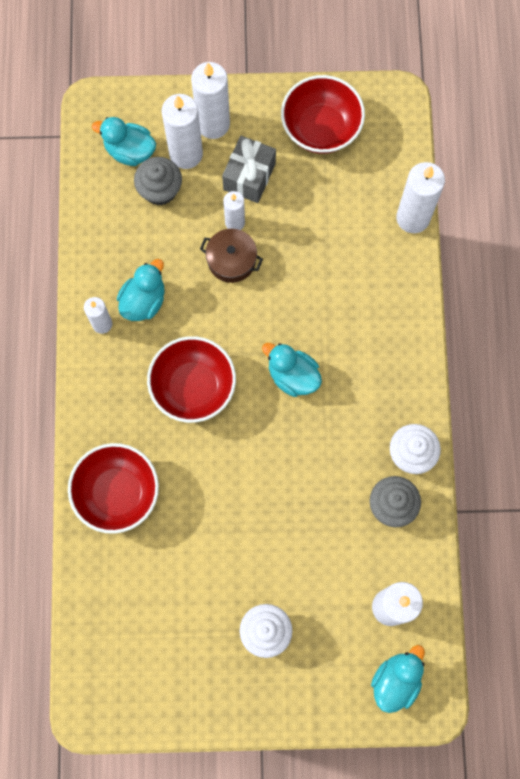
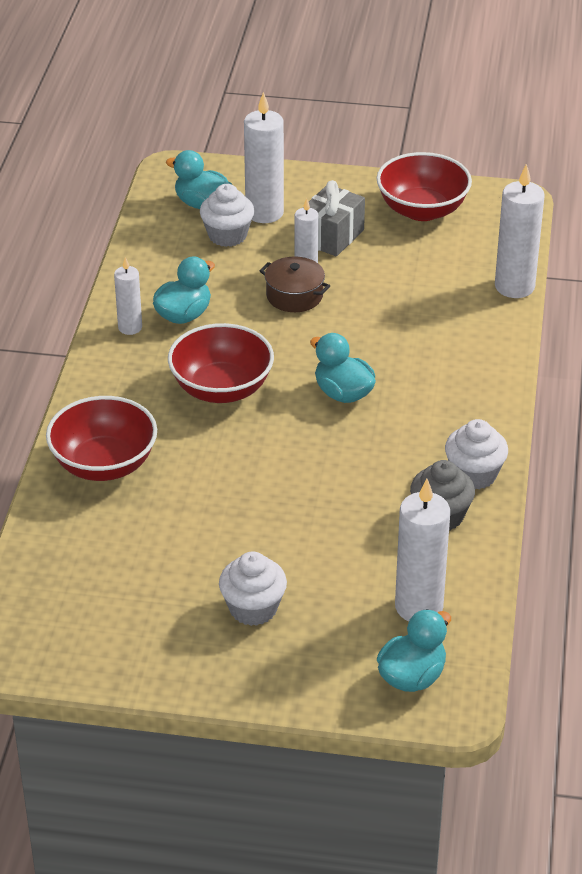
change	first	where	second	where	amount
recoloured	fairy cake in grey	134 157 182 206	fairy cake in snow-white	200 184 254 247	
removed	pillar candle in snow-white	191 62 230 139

══════

#### To do
Tell how many lines of the data above hold the string "white". Give only the number.

#### Written answer
2